BRIEF :: Your task is to repeat the lines below exactly, excluding any pictures they contain.

AVAILABLE RECORDS ::

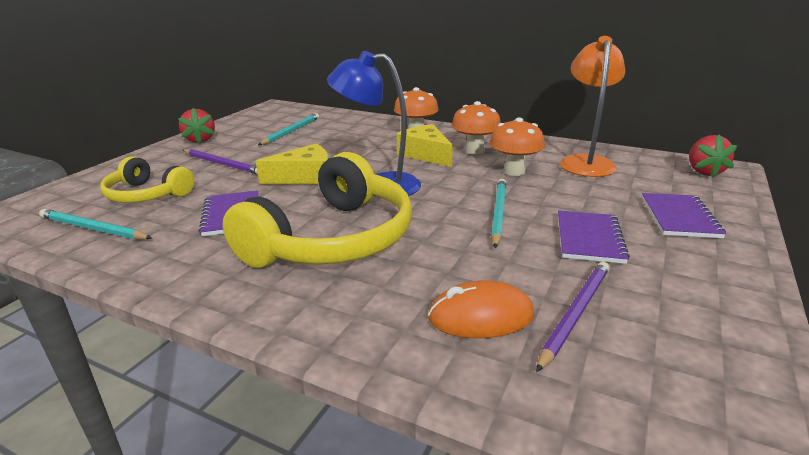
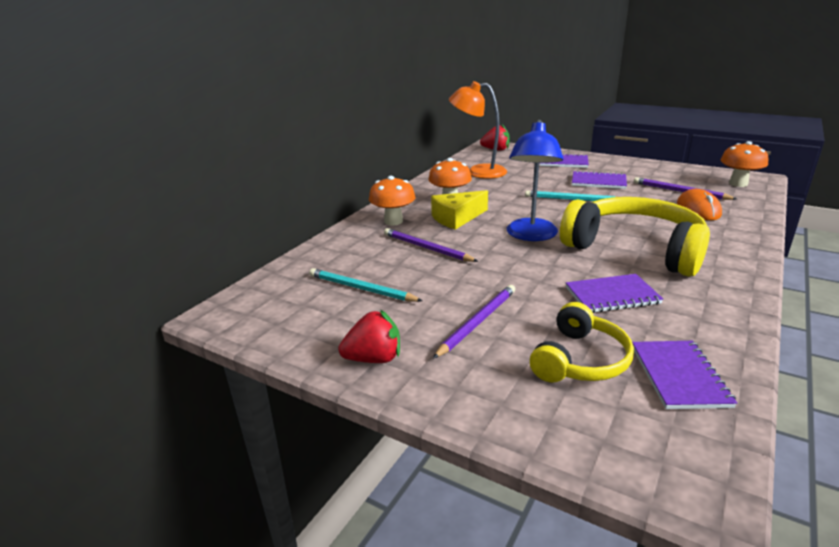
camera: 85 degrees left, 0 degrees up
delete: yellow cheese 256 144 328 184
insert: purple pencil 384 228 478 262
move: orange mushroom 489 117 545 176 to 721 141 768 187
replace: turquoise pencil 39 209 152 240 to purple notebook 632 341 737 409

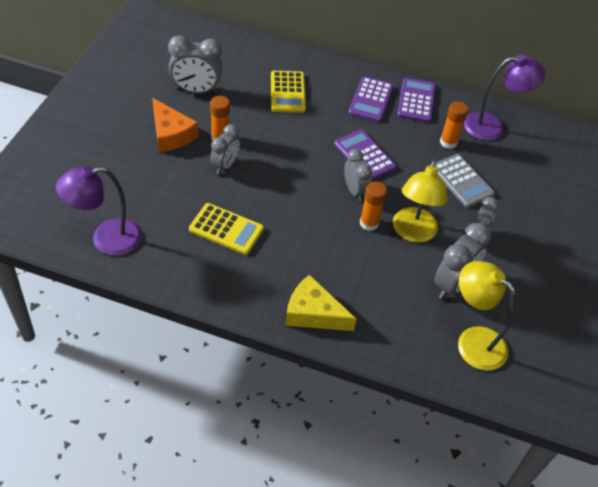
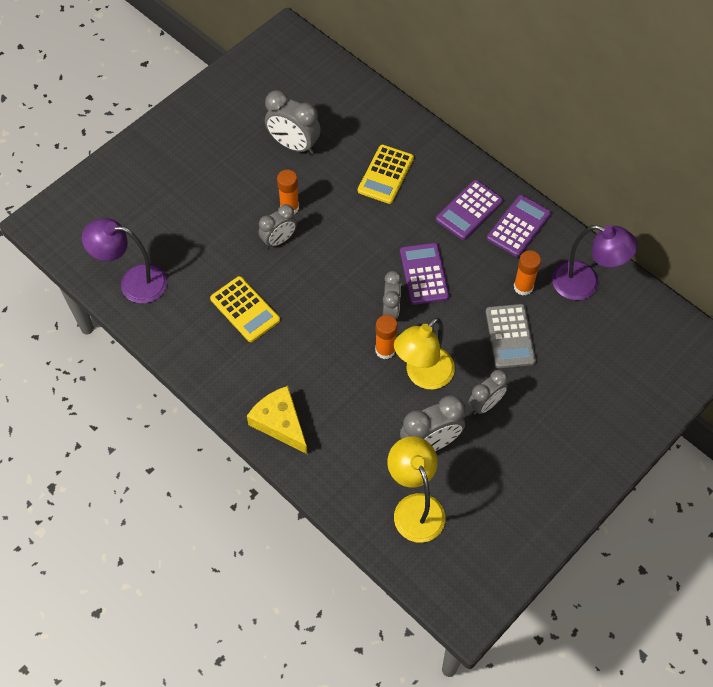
camera: 30 degrees right, 10 degrees up
delete: orange cheese 152 98 199 152

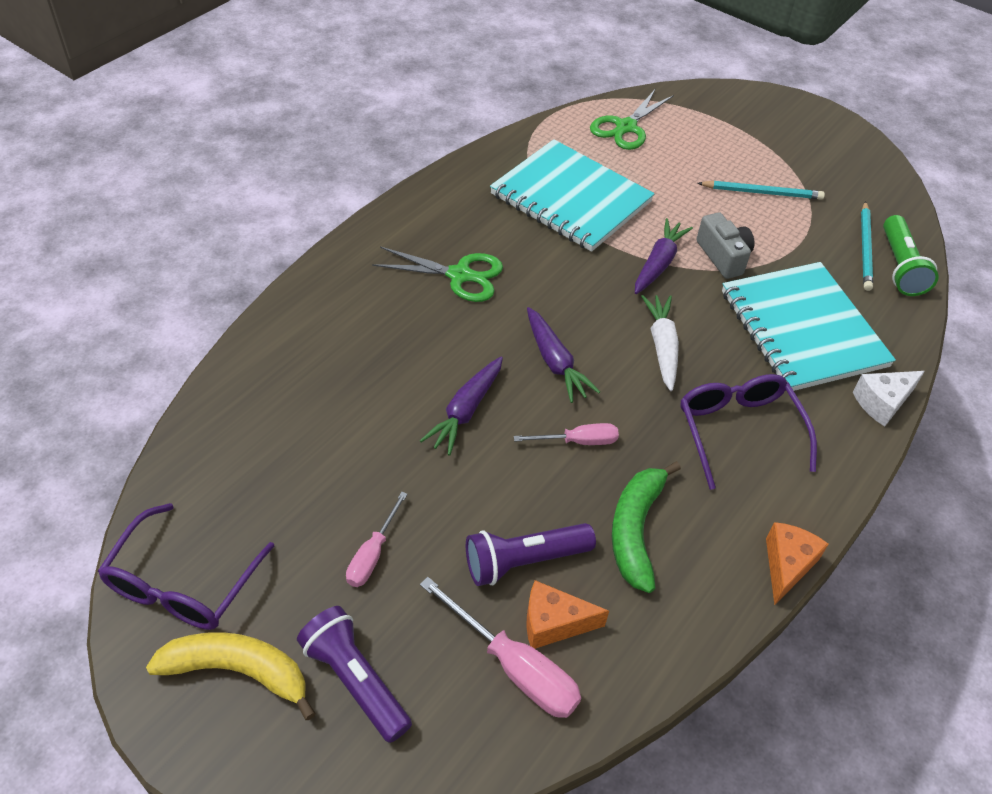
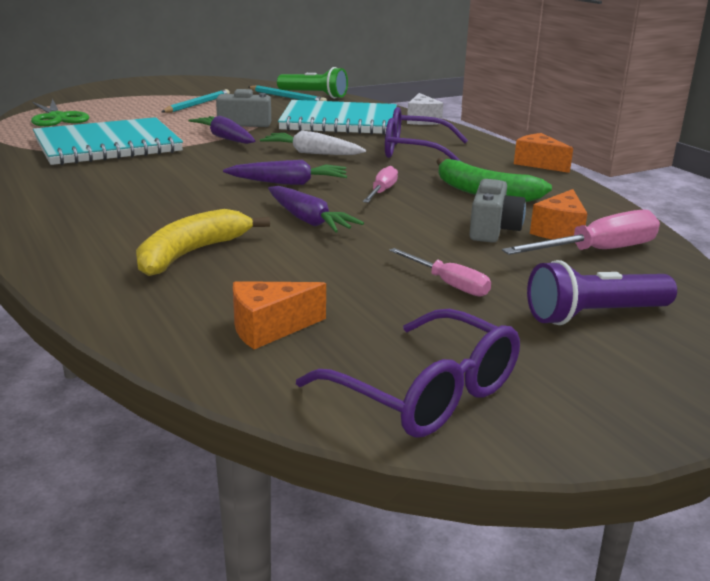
camera: 65 degrees left, 25 degrees down
delete: green scissors 372 247 503 302
insert: orange cheese 233 281 326 349
move: yellow banana 146 632 316 720 to 136 209 270 276
replace: purple flashlight 466 523 596 586 to grey camera 469 179 526 243

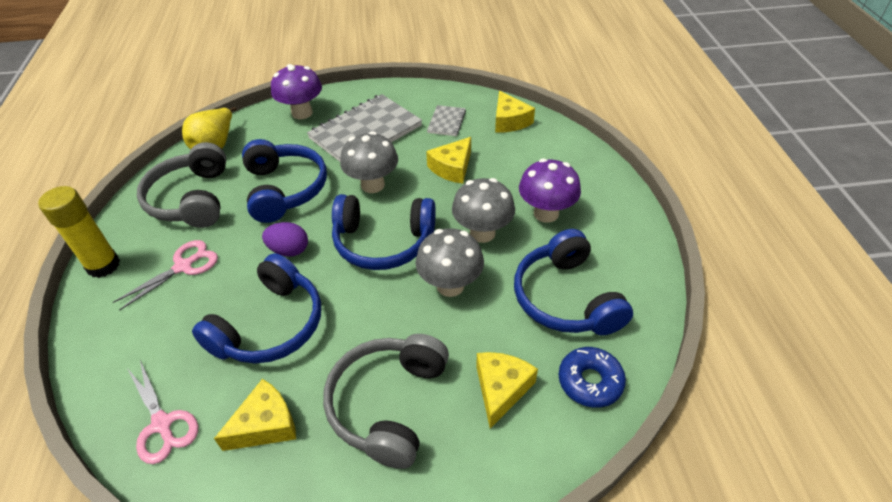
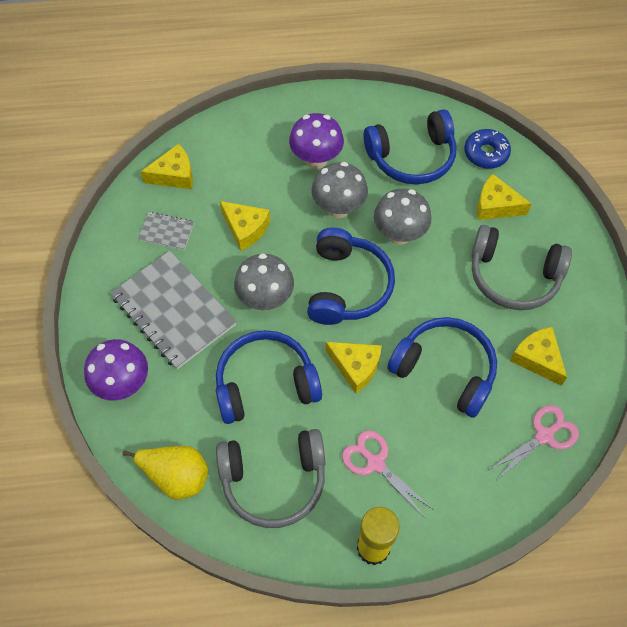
camera: 90 degrees left, 15 degrees up
replace: purple egg 262 222 308 257 to yellow cheese 326 342 382 393

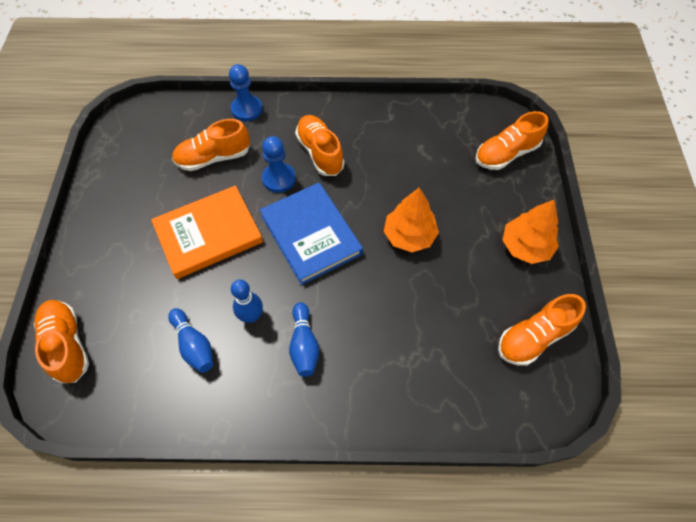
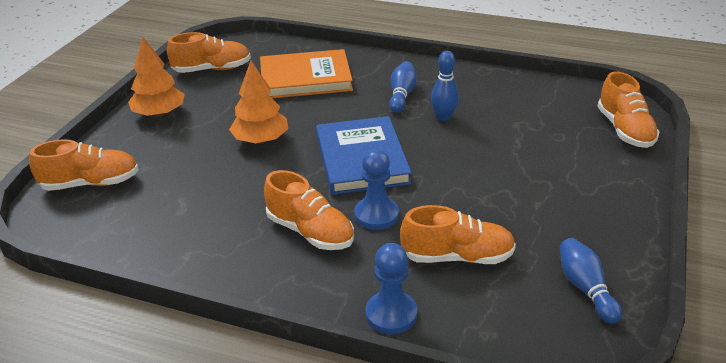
camera: 160 degrees left, 25 degrees down
move: orange book 151 186 263 279 to 260 49 353 98; blue bowling pin 168 308 213 373 to 560 238 622 324
rotate: orange shoe 295 115 344 176 = 264 170 354 250 45 degrees counterclockwise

RESULT FOR THIS EXERCISE ::
camera: 85 degrees left, 0 degrees up
delete: yellow cheese 256 144 328 184
insert: purple pencil 384 228 478 262
move: orange mushroom 489 117 545 176 to 721 141 768 187
replace: turquoise pencil 39 209 152 240 to purple notebook 632 341 737 409

camera: 30 degrees right, 10 degrees up
delete: orange cheese 152 98 199 152

camera: 65 degrees left, 25 degrees down
delete: green scissors 372 247 503 302
insert: orange cheese 233 281 326 349
move: yellow banana 146 632 316 720 to 136 209 270 276
replace: purple flashlight 466 523 596 586 to grey camera 469 179 526 243

camera: 90 degrees left, 15 degrees up
replace: purple egg 262 222 308 257 to yellow cheese 326 342 382 393

camera: 160 degrees left, 25 degrees down
move: orange book 151 186 263 279 to 260 49 353 98; blue bowling pin 168 308 213 373 to 560 238 622 324
rotate: orange shoe 295 115 344 176 = 264 170 354 250 45 degrees counterclockwise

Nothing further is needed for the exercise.